DIRECTIONS FOR THIS TASK
Scan the entries for lines with the word "none" and copy those lines.

─── PROVIDED INFORMATION

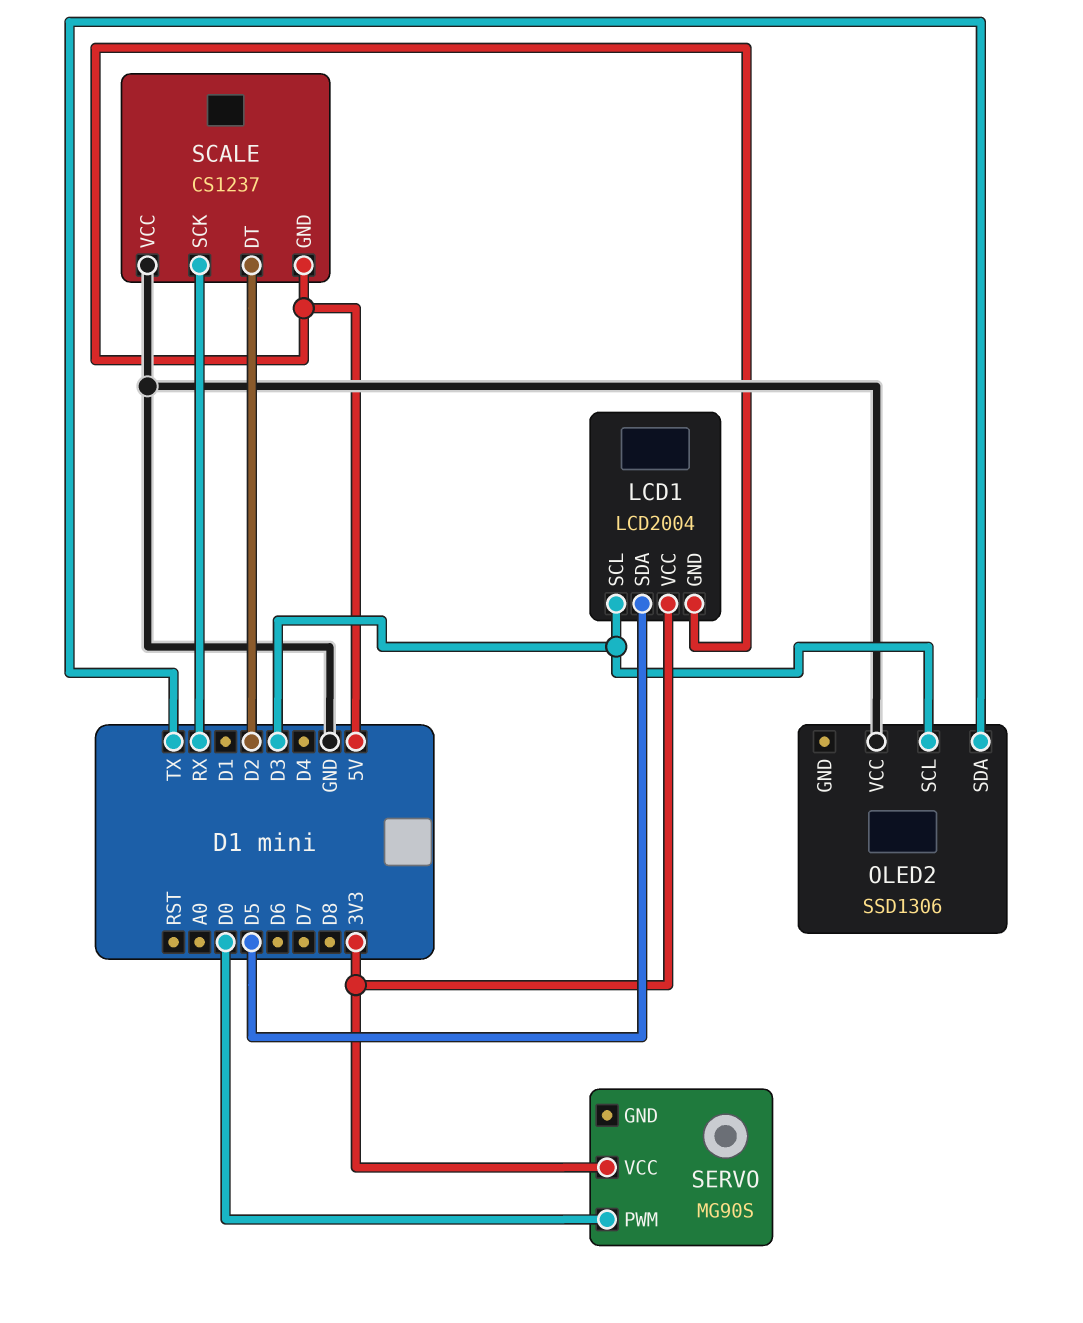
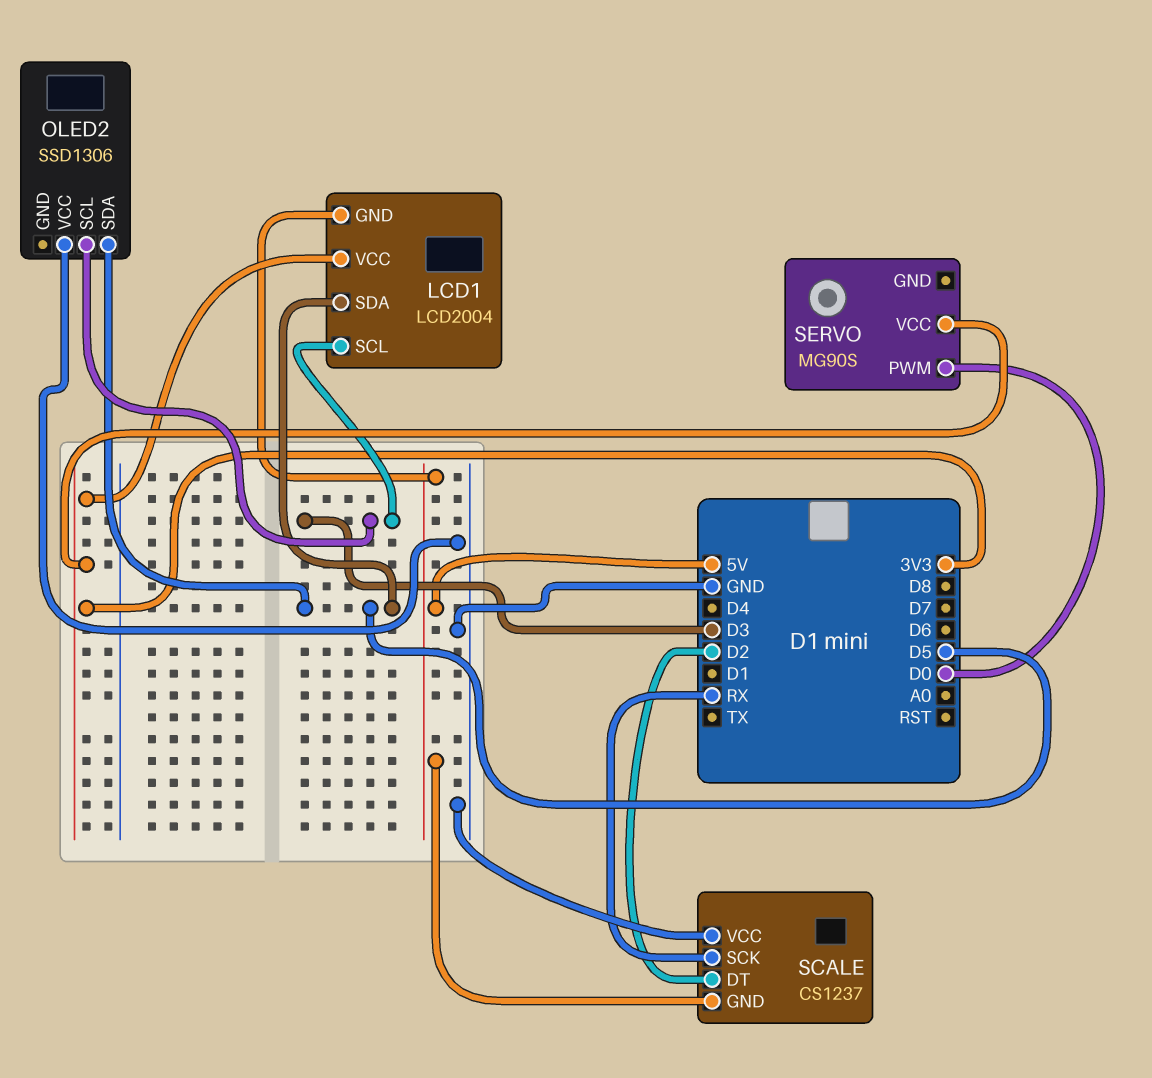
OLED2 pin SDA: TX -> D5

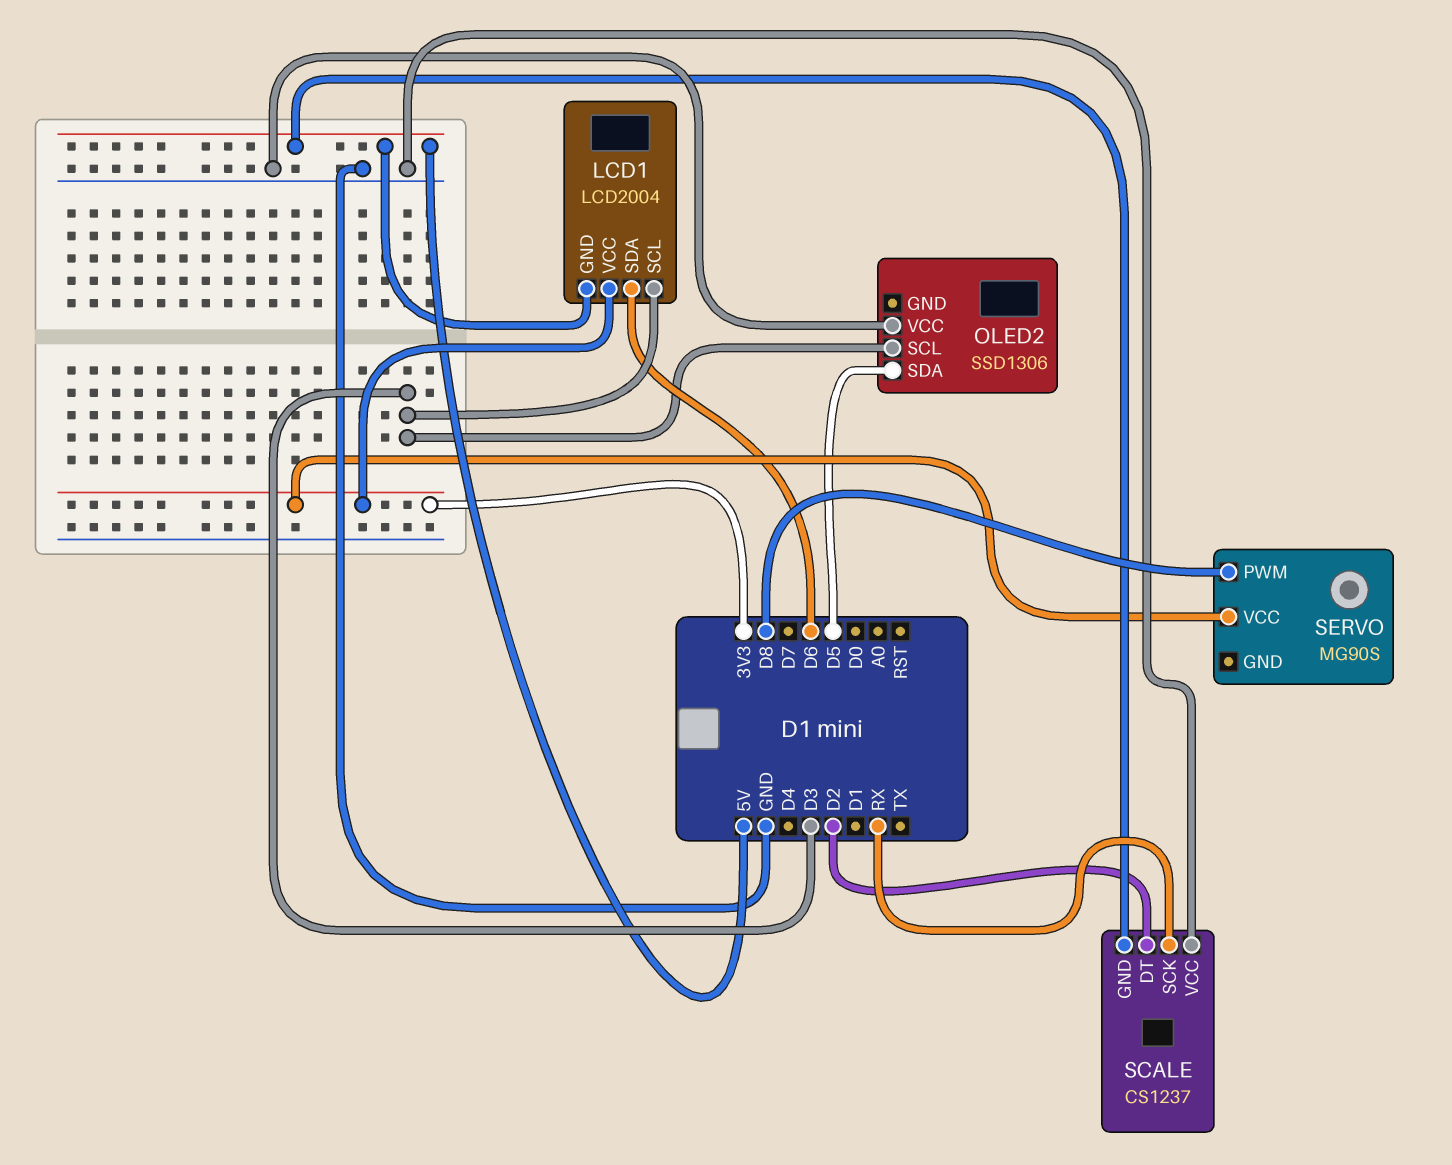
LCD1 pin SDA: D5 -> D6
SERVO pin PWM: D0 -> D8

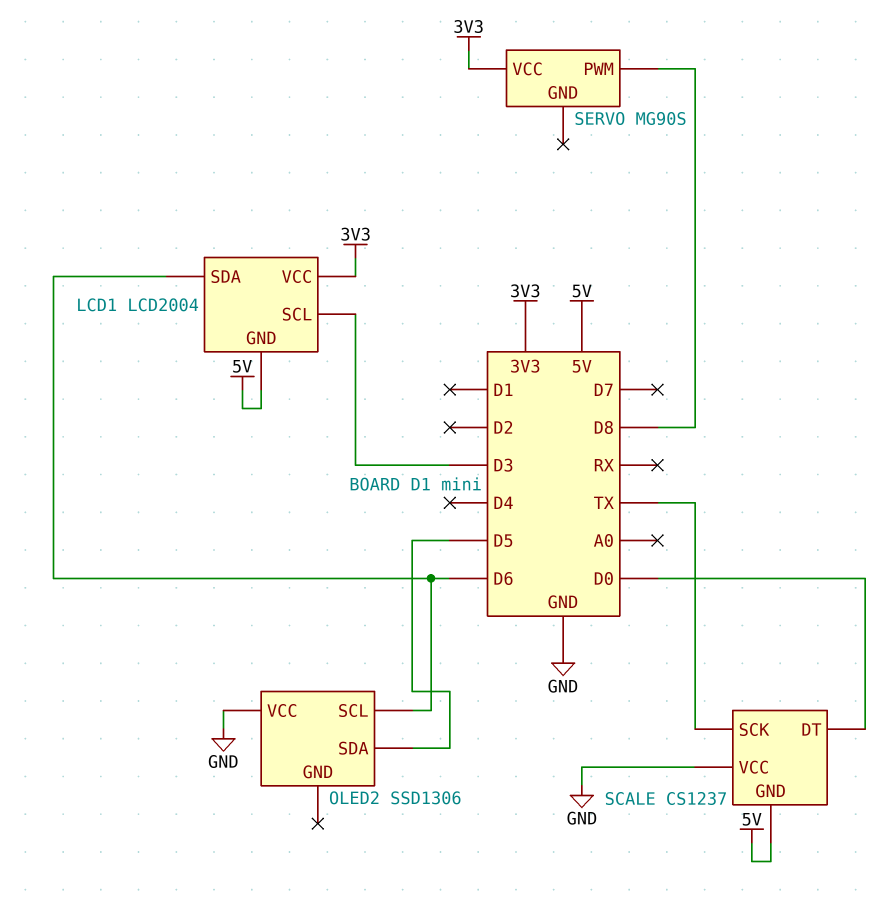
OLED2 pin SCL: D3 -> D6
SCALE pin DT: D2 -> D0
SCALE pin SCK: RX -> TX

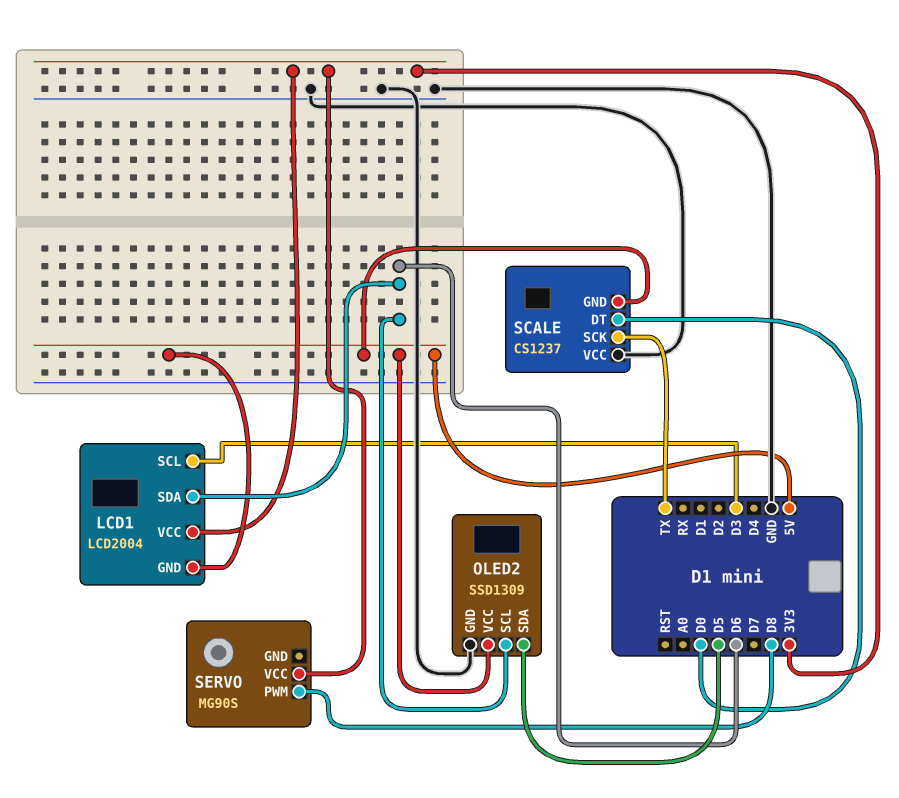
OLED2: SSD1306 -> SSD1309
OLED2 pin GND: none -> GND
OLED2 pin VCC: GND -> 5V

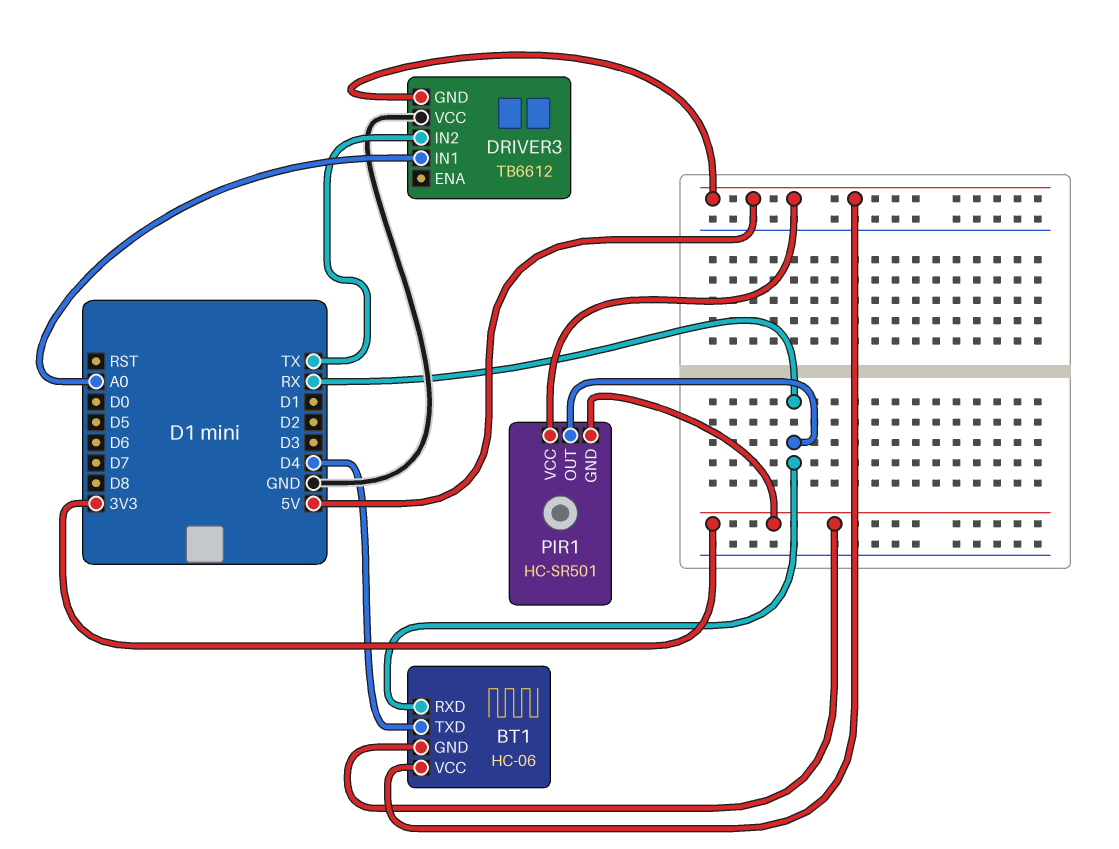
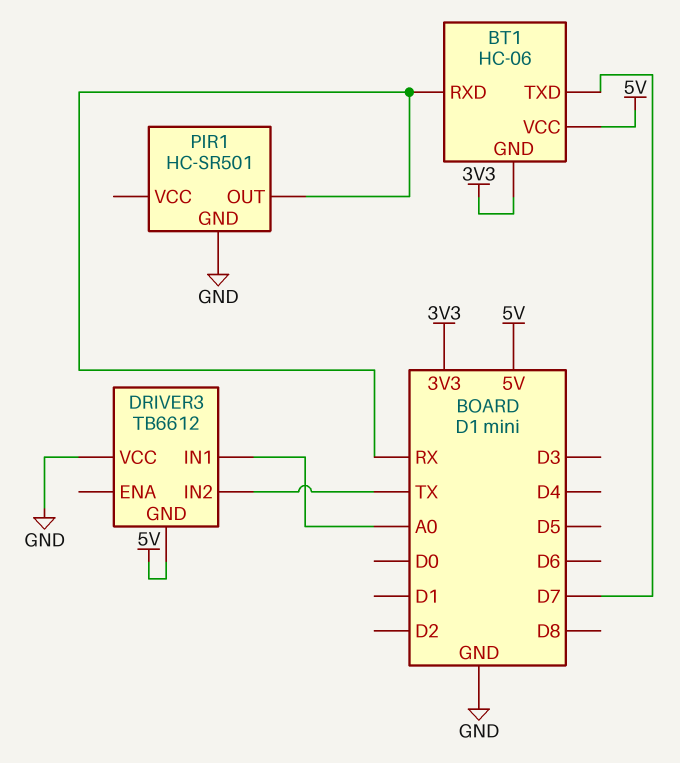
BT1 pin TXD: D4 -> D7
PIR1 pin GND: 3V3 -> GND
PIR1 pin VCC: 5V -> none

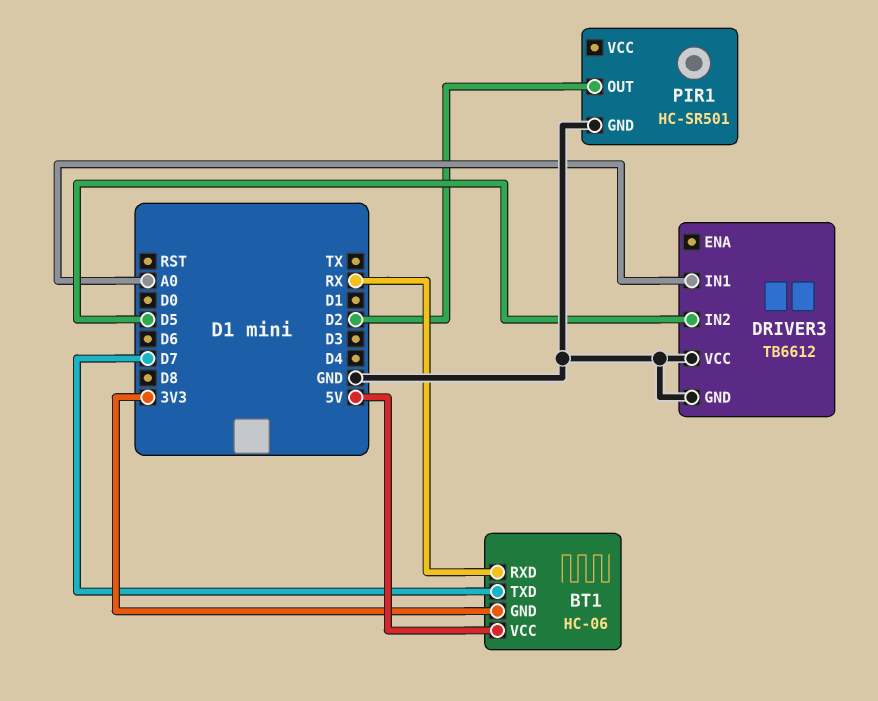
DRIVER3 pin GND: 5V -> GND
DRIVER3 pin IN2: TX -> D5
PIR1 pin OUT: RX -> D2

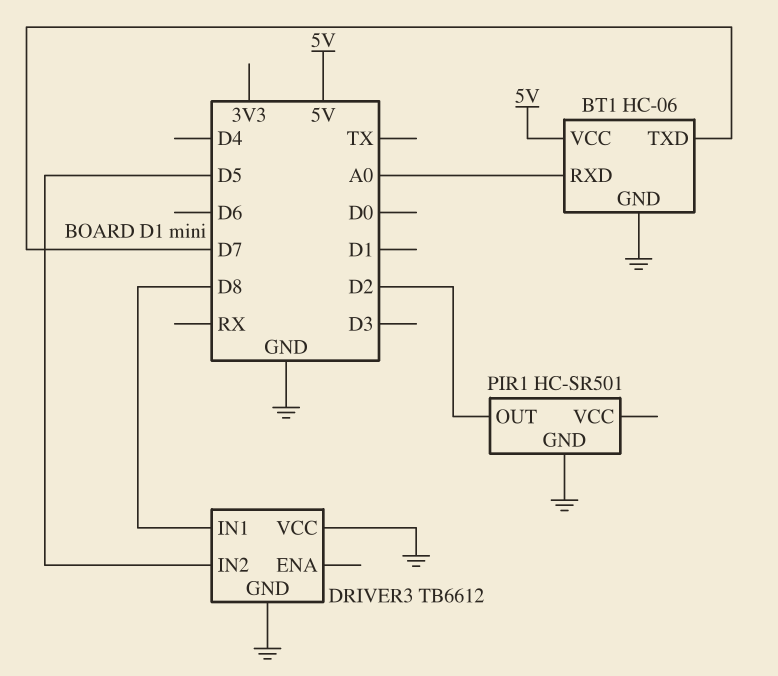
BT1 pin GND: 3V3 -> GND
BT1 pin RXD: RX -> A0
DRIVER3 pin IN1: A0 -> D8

──────

SOLUTION TO THIS PROBLEM
OLED2 pin GND: none -> GND
PIR1 pin VCC: 5V -> none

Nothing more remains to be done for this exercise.